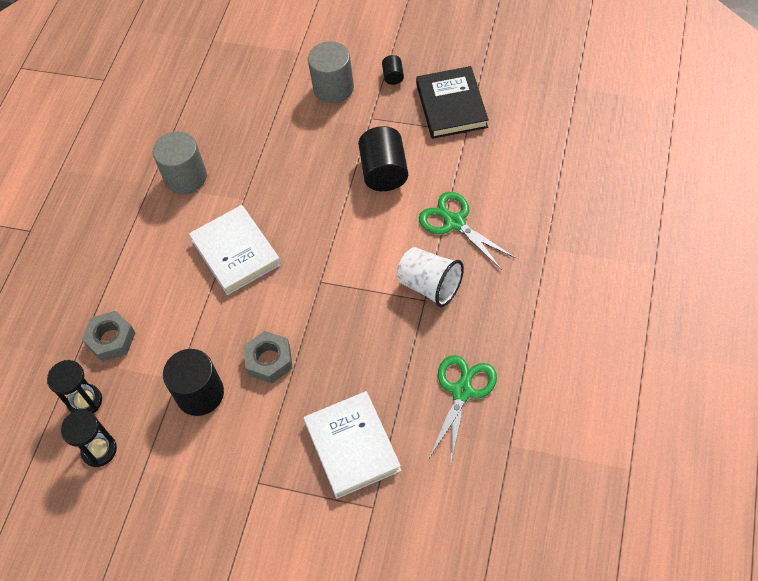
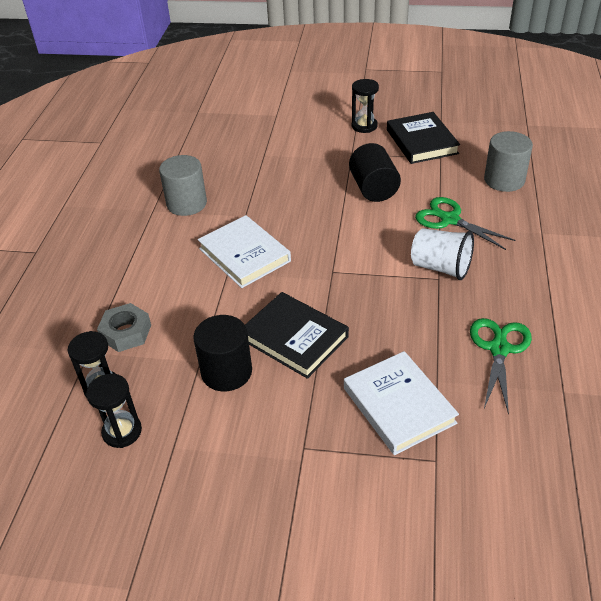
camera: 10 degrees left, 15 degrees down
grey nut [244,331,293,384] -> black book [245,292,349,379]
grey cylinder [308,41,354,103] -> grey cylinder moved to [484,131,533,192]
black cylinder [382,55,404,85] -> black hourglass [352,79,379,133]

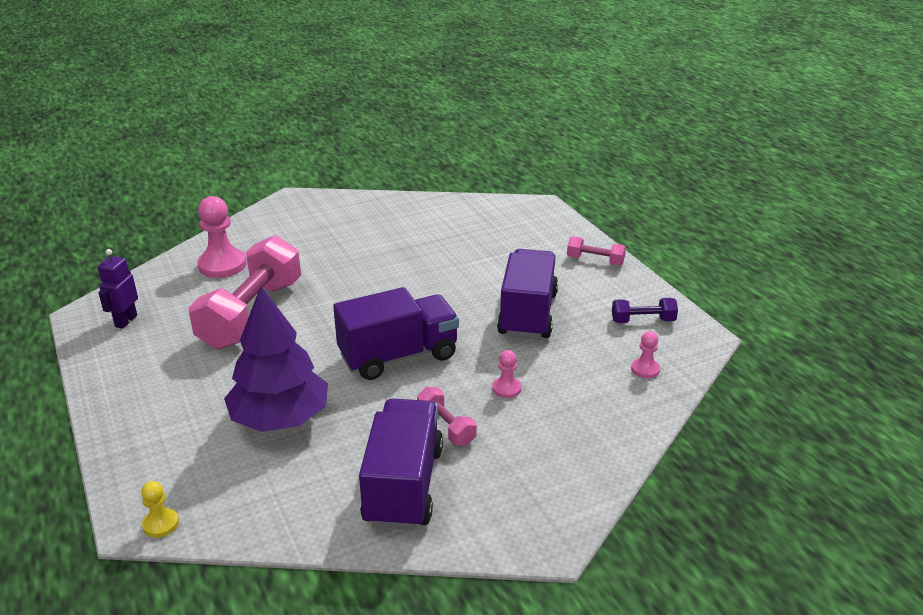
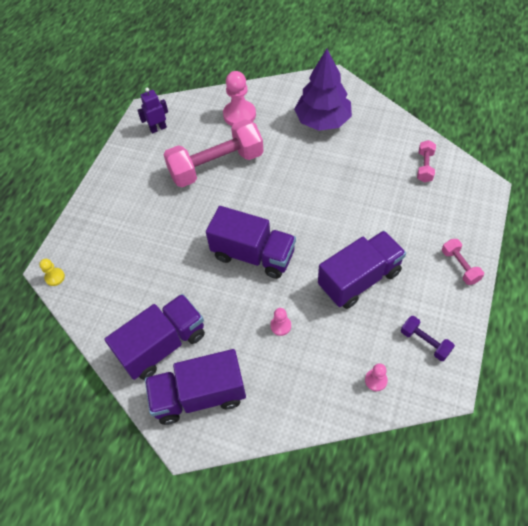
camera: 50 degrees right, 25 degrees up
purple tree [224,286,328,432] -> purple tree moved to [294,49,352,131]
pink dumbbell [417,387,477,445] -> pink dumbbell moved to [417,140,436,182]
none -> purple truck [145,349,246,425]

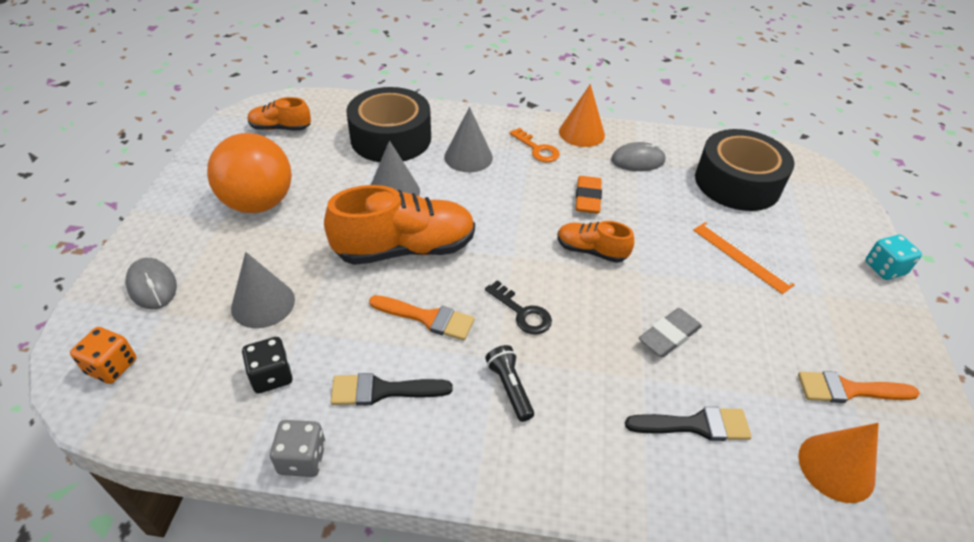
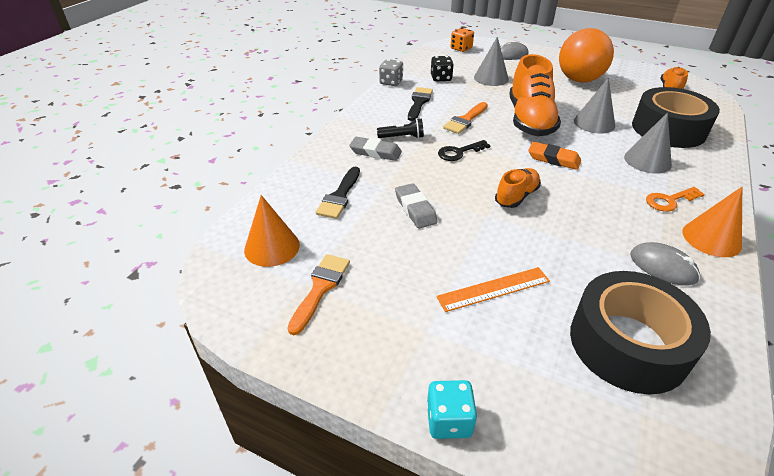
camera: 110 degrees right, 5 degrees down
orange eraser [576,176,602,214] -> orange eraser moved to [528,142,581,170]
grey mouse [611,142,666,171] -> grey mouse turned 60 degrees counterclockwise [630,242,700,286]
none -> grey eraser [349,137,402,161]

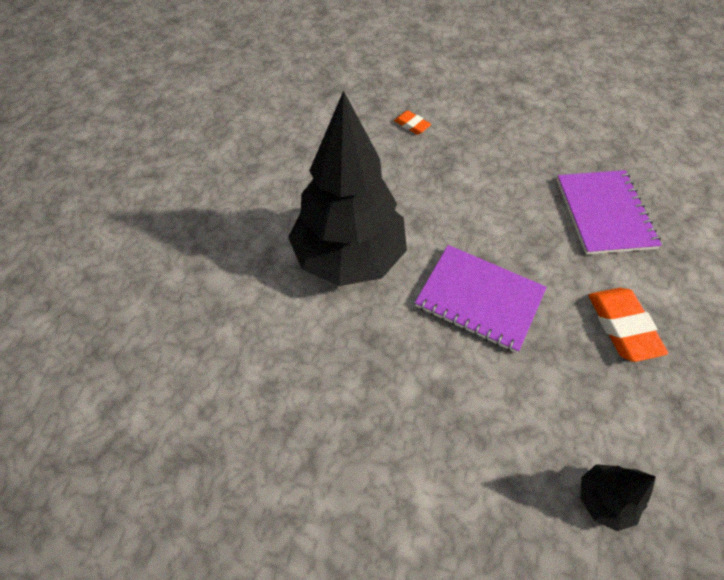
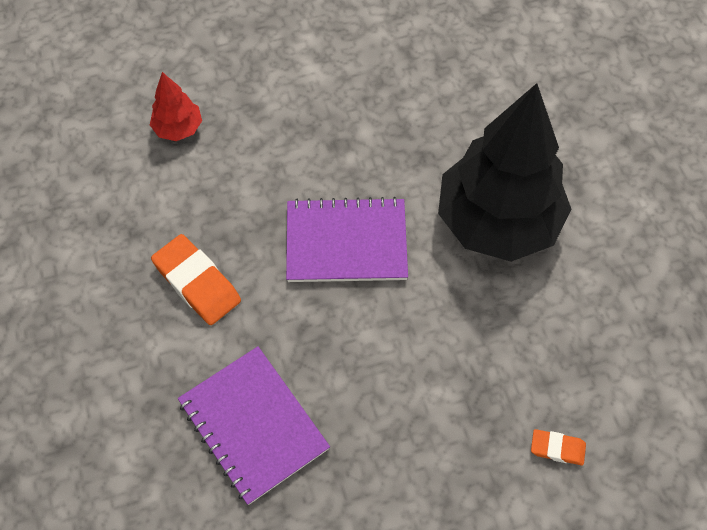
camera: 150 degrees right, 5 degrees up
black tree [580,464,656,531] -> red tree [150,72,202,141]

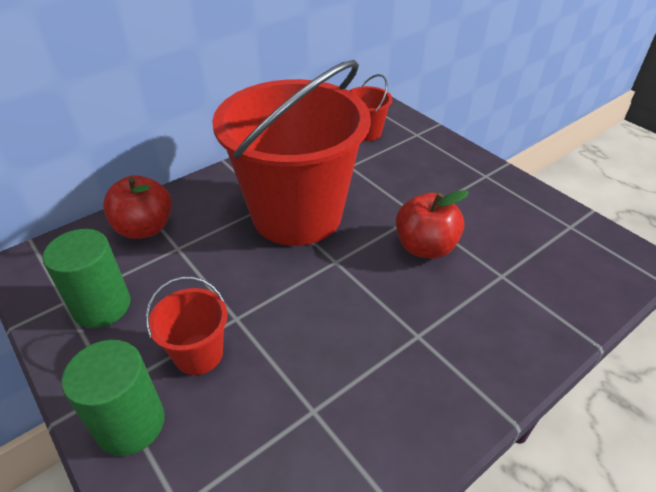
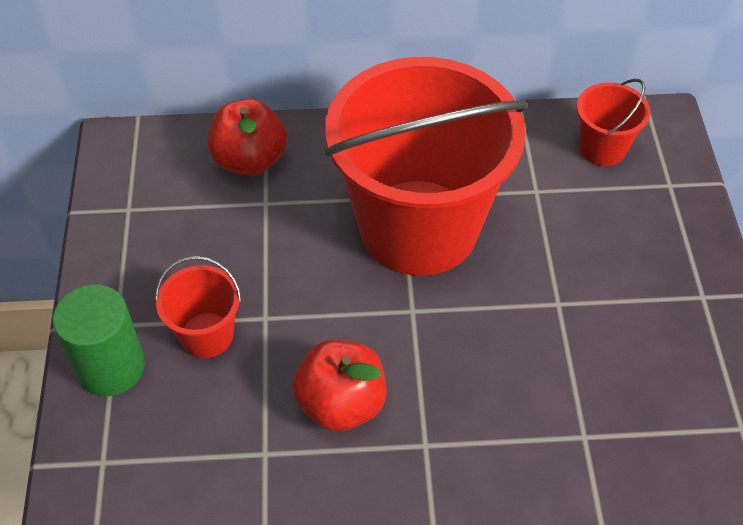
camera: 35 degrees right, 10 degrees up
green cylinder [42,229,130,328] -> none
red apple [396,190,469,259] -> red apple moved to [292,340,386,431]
--------------------
**Exercise prompt:**
Your answer should consist only of the lines from the one that holds "green cylinder [42,229,130,328] -> none" to the end of the entries above, both ends included, each repeated exactly.

**The answer:**
green cylinder [42,229,130,328] -> none
red apple [396,190,469,259] -> red apple moved to [292,340,386,431]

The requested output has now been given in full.